▶ [RECORDS FOR PROCESSING]
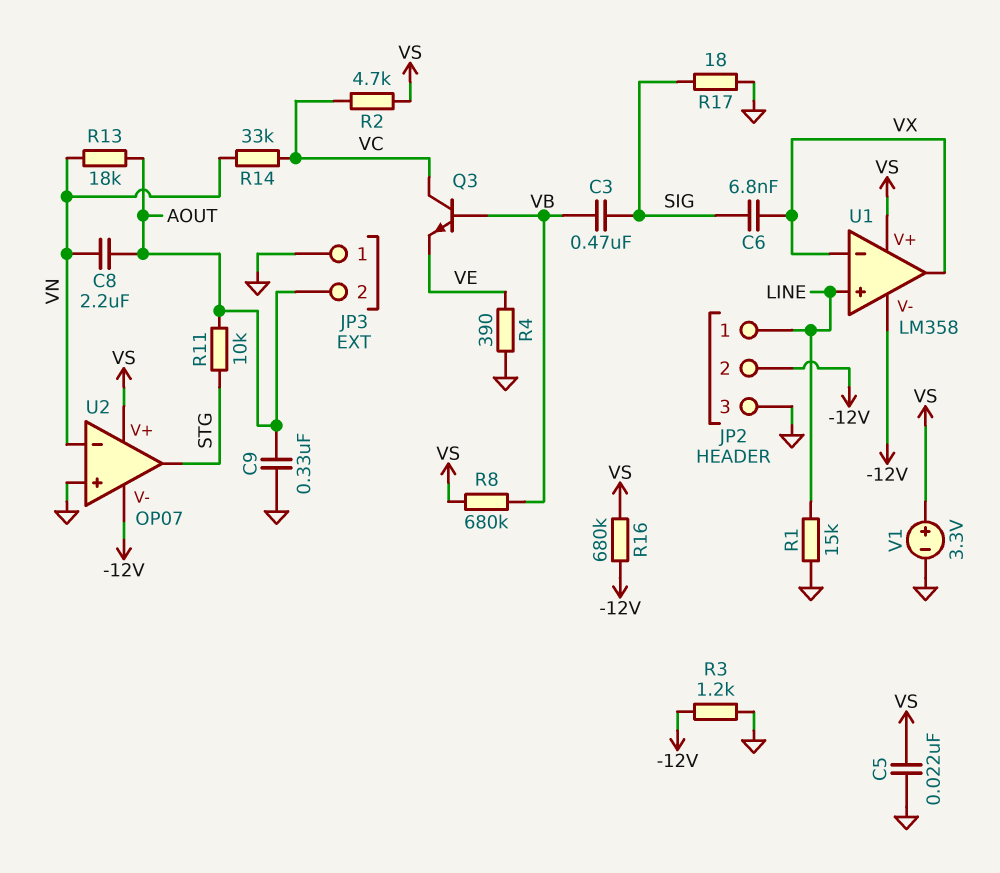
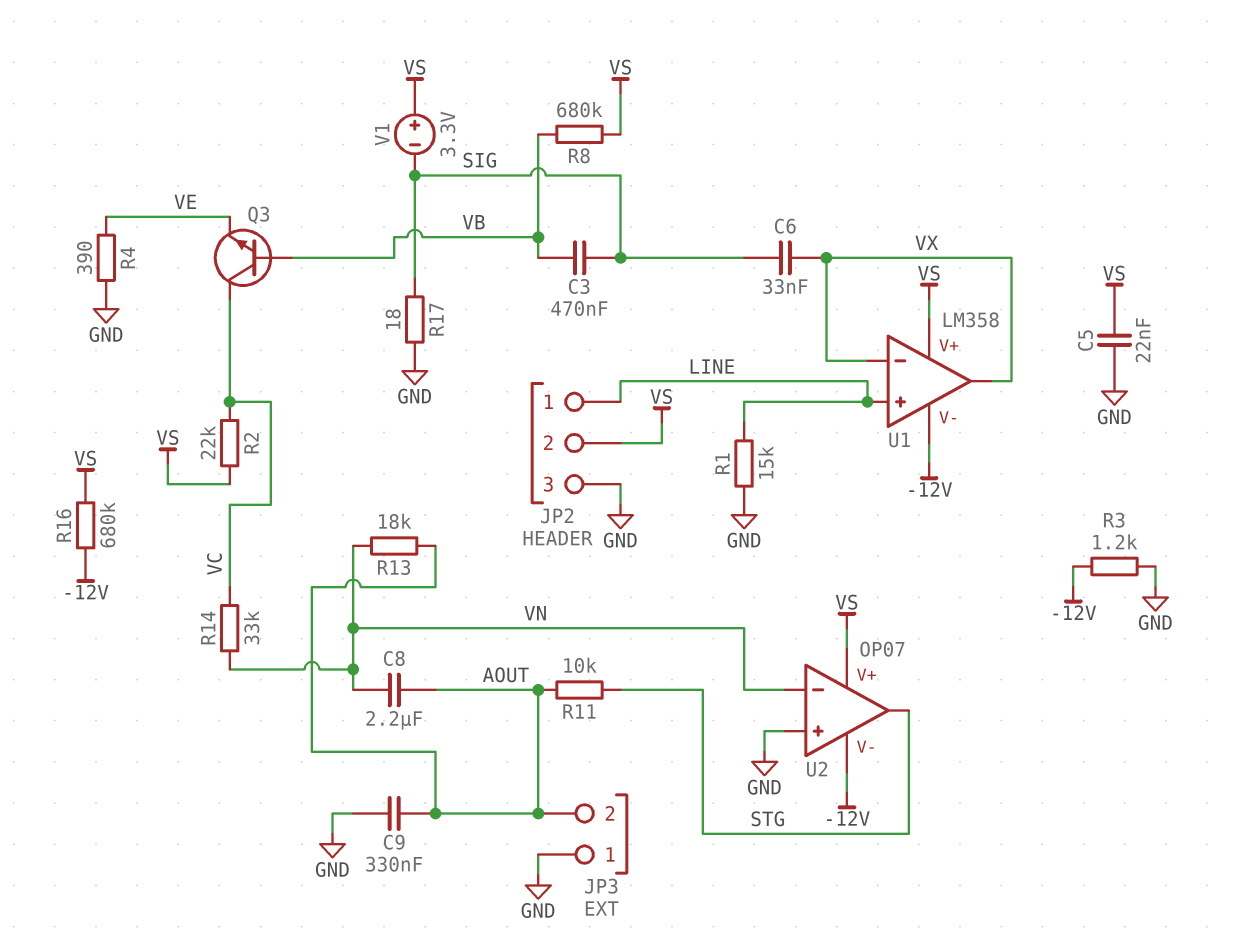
C6: 6.8nF (SIG, VX) -> 33nF (SIG, VX)
JP2 pin 2: -12V -> VS
R2: 4.7k (VC, VS) -> 22k (VC, VS)
V1: 3.3V (plus VS, minus GND) -> 3.3V (plus VS, minus SIG)

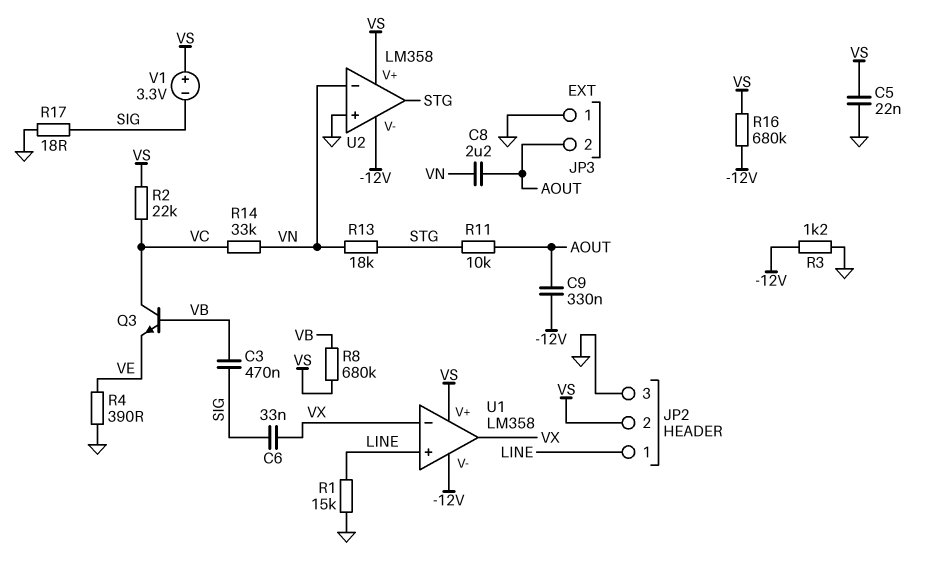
C9: 330nF (AOUT, GND) -> 330nF (-12V, AOUT)
R13: 18k (AOUT, VN) -> 18k (STG, VN)
U2: OP07 -> LM358

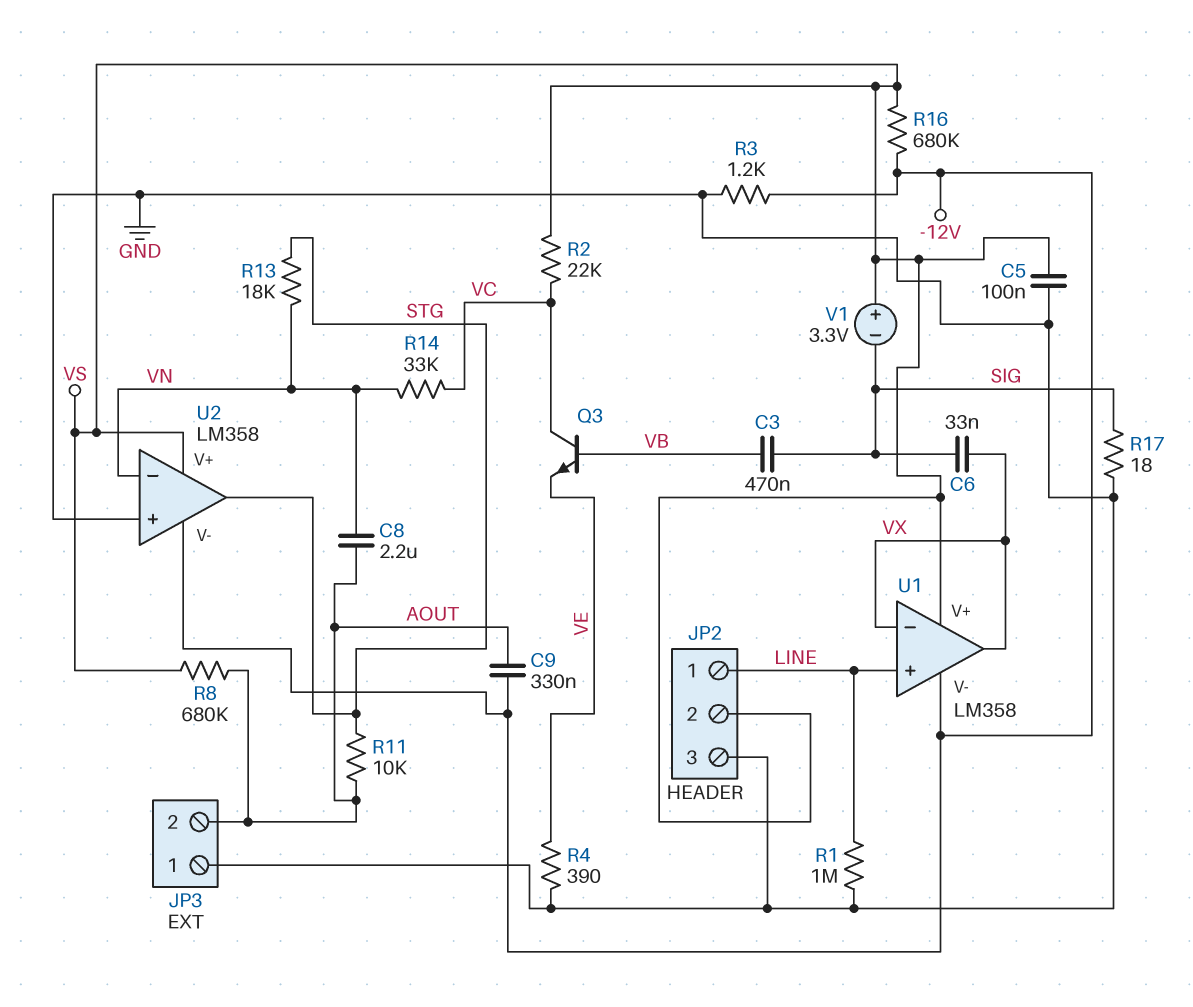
C5: 22nF (GND, VS) -> 100nF (GND, VS)
R1: 15k (GND, LINE) -> 1M (GND, LINE)
R8: 680k (VB, VS) -> 680k (AOUT, VS)

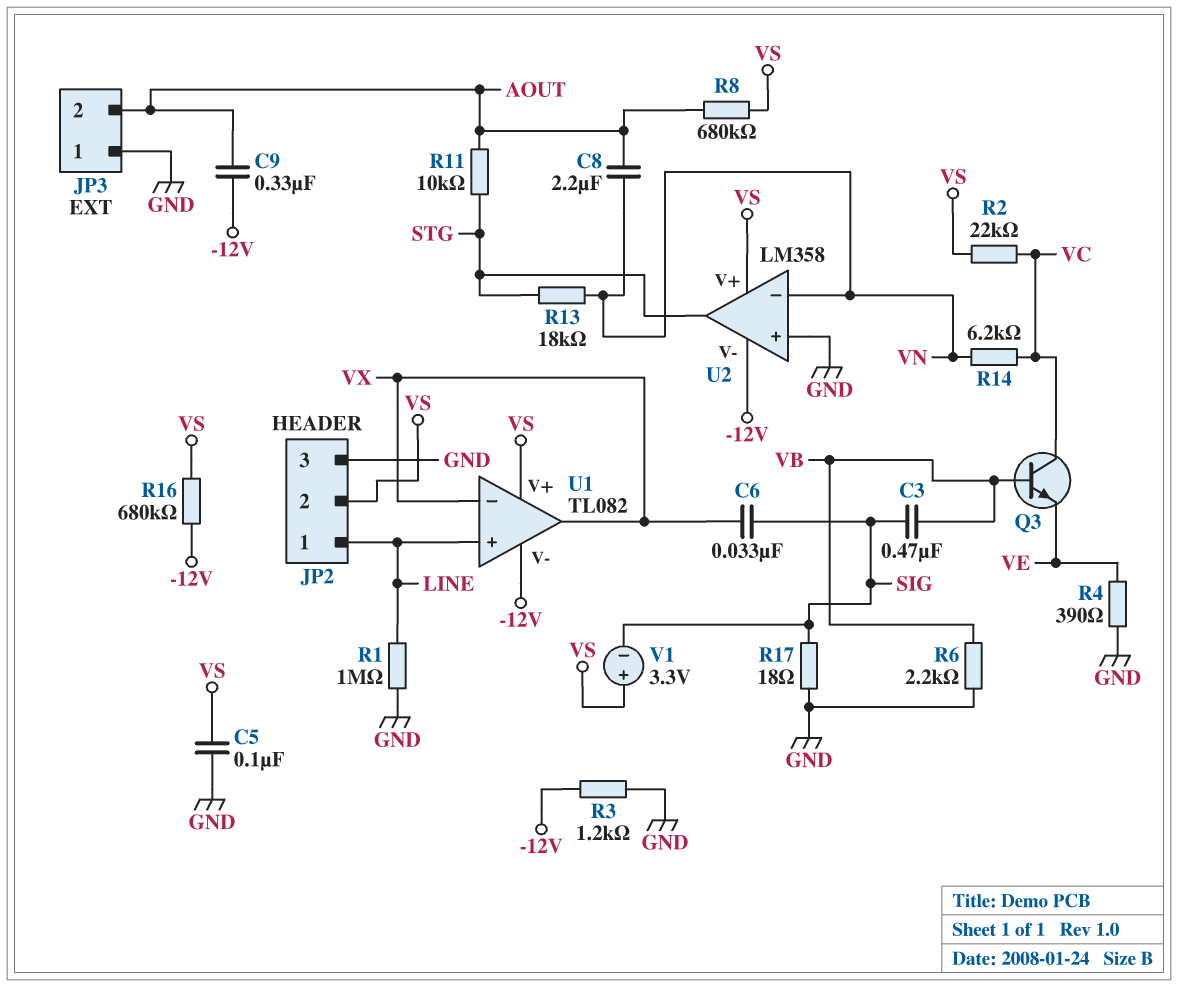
R6: none -> 2.2k (GND, VB)
R14: 33k (VC, VN) -> 6.2k (VC, VN)
U1: LM358 -> TL082

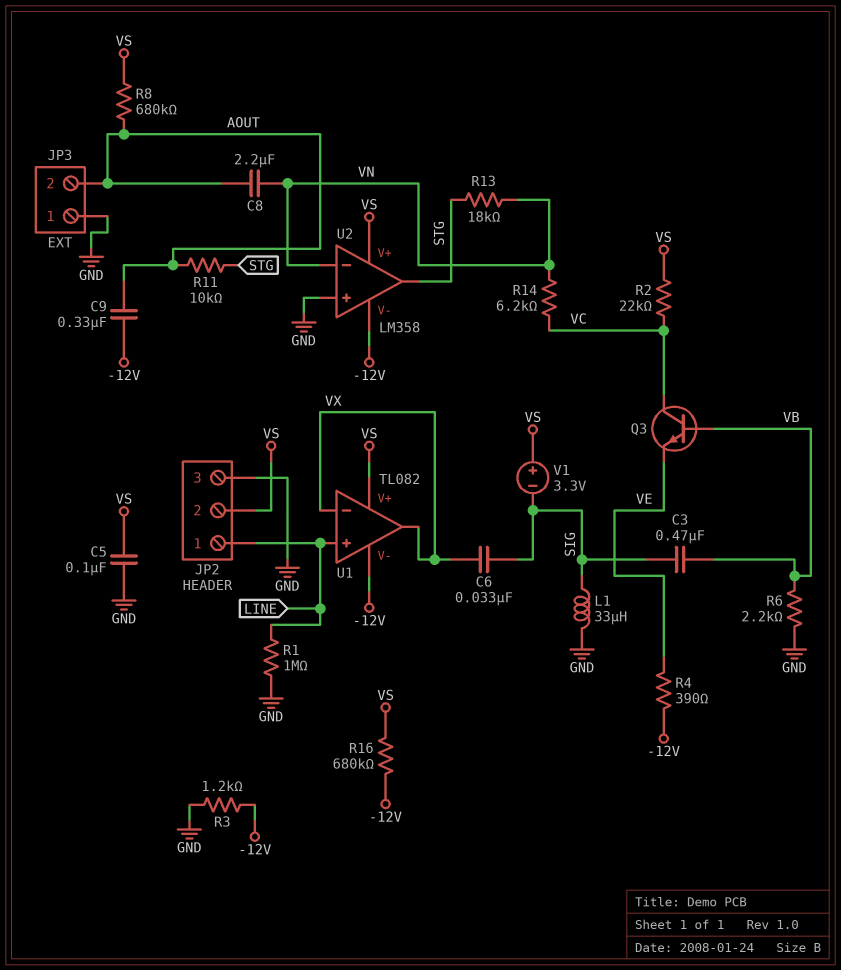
L1: none -> 33uH (GND, SIG)
R4: 390 (GND, VE) -> 390 (-12V, VE)
R17: 18 (GND, SIG) -> none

▶ [EXERCISE DETAILS] Set every entry down again word for word, but not the pictures.

▶ [RESPONSE TO THIS TASK]
C6: 6.8nF (SIG, VX) -> 33nF (SIG, VX)
JP2 pin 2: -12V -> VS
R2: 4.7k (VC, VS) -> 22k (VC, VS)
V1: 3.3V (plus VS, minus GND) -> 3.3V (plus VS, minus SIG)

C9: 330nF (AOUT, GND) -> 330nF (-12V, AOUT)
R13: 18k (AOUT, VN) -> 18k (STG, VN)
U2: OP07 -> LM358

C5: 22nF (GND, VS) -> 100nF (GND, VS)
R1: 15k (GND, LINE) -> 1M (GND, LINE)
R8: 680k (VB, VS) -> 680k (AOUT, VS)

R6: none -> 2.2k (GND, VB)
R14: 33k (VC, VN) -> 6.2k (VC, VN)
U1: LM358 -> TL082

L1: none -> 33uH (GND, SIG)
R4: 390 (GND, VE) -> 390 (-12V, VE)
R17: 18 (GND, SIG) -> none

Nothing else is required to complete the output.